(Spatial reasoning data)
★ ★ ★ ★ ★ ★ ★

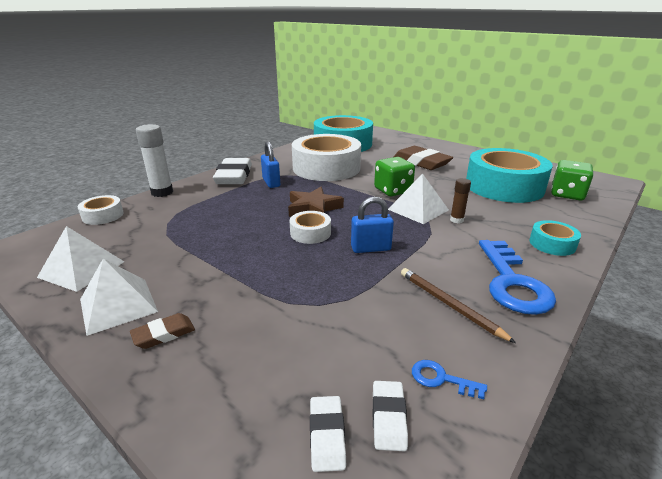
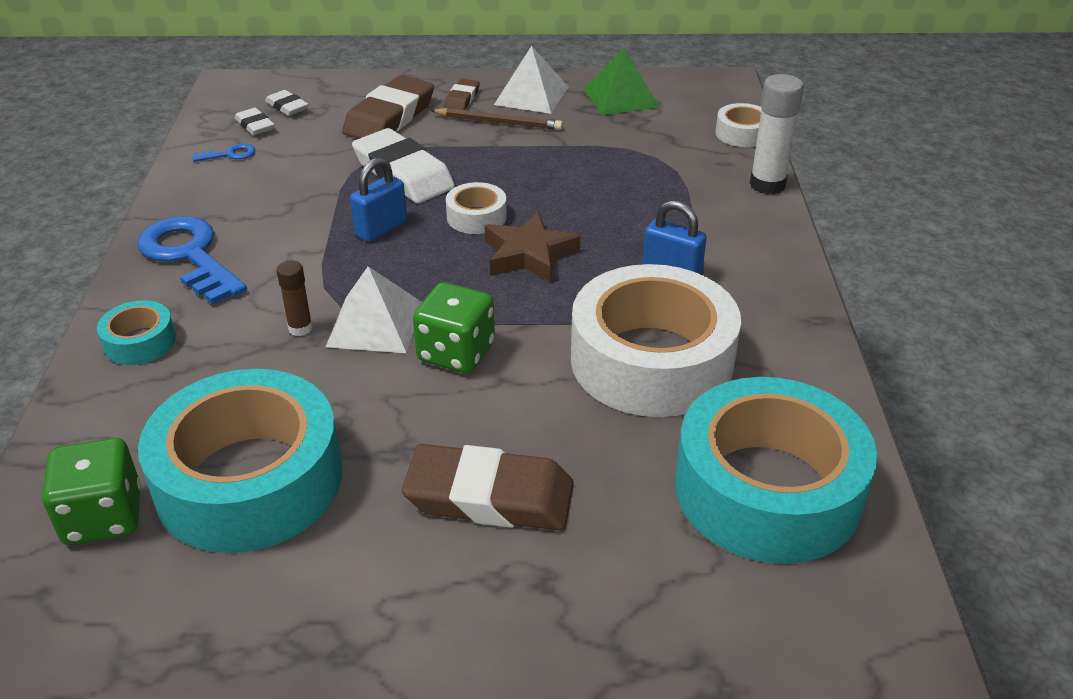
camera: 140 degrees right, 10 degrees up
white pyramid [37,226,124,292] -> green pyramid [583,48,660,115]
white eraser [213,158,252,184] -> white eraser moved to [352,128,455,203]
brown pencil [401,268,516,343] -> brown pencil moved to [430,108,563,130]
none -> brown eraser [342,75,434,139]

★ ★ ★ ★ ★ ★ ★

Keeping the pictures out, print the entries above exactly as written.

▶ _RESPONSE TO THIS EXERCISE_:
camera: 140 degrees right, 10 degrees up
white pyramid [37,226,124,292] -> green pyramid [583,48,660,115]
white eraser [213,158,252,184] -> white eraser moved to [352,128,455,203]
brown pencil [401,268,516,343] -> brown pencil moved to [430,108,563,130]
none -> brown eraser [342,75,434,139]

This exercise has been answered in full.